_Task details_:
Your whole reply should be the lines from the one that contains "red brick D6:E6" through the last line of the listing, copied exactly.

━━ Given data ━━

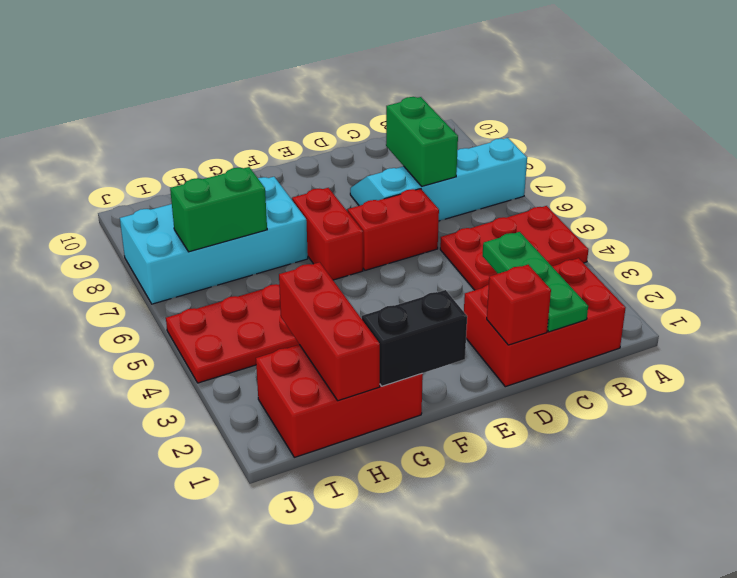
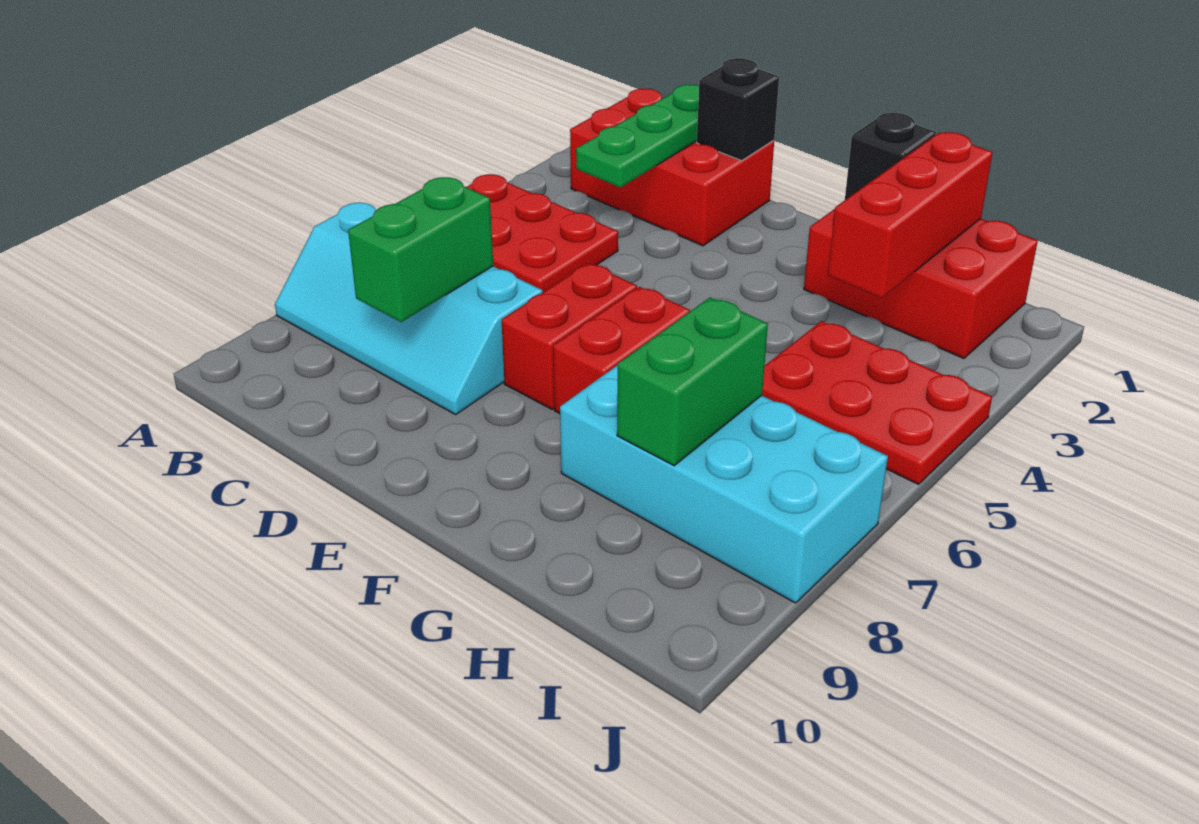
red brick D1 level 2 -> black brick D1 level 2
red brick D6:E6 level 1 -> red brick E6:E7 level 1
black brick F1:G1 level 2 -> black brick G1 level 2
green brick H7:I7 level 2 -> green brick H7:H8 level 2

━━━

_Task response_:
red brick D6:E6 level 1 -> red brick E6:E7 level 1
black brick F1:G1 level 2 -> black brick G1 level 2
green brick H7:I7 level 2 -> green brick H7:H8 level 2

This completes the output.